• **Exercise instructions**
Where the line with "(200, 370) = (183, 237): turquoise" appears in the records below, start there and transcribe each line exactly through the last.

══ Data extracts ══

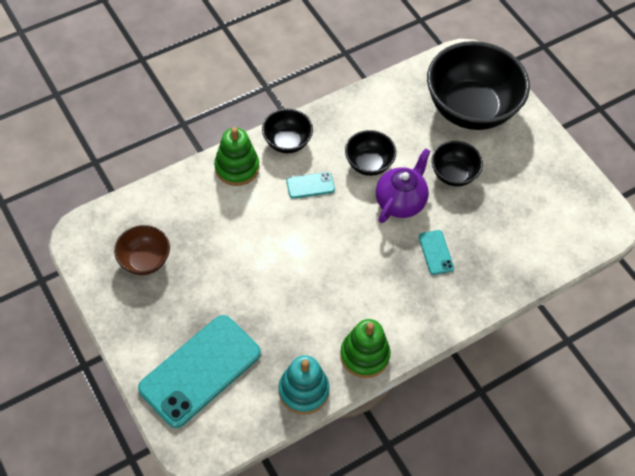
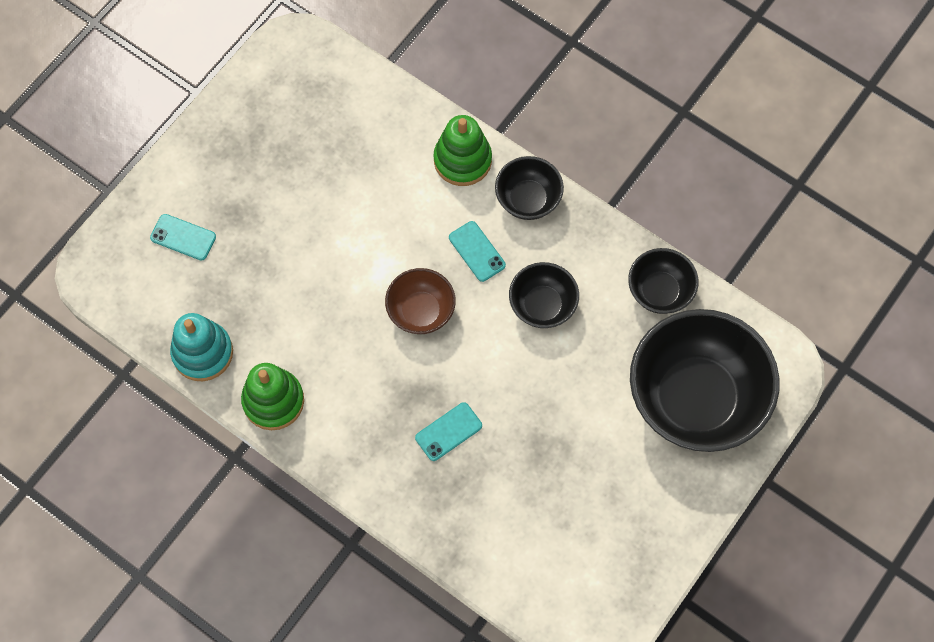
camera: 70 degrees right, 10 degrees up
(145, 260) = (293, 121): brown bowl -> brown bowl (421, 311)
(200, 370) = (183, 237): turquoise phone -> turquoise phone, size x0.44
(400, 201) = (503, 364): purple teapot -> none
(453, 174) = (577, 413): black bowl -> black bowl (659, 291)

═══

• **Solution to the problem**
(200, 370) = (183, 237): turquoise phone -> turquoise phone, size x0.44
(400, 201) = (503, 364): purple teapot -> none
(453, 174) = (577, 413): black bowl -> black bowl (659, 291)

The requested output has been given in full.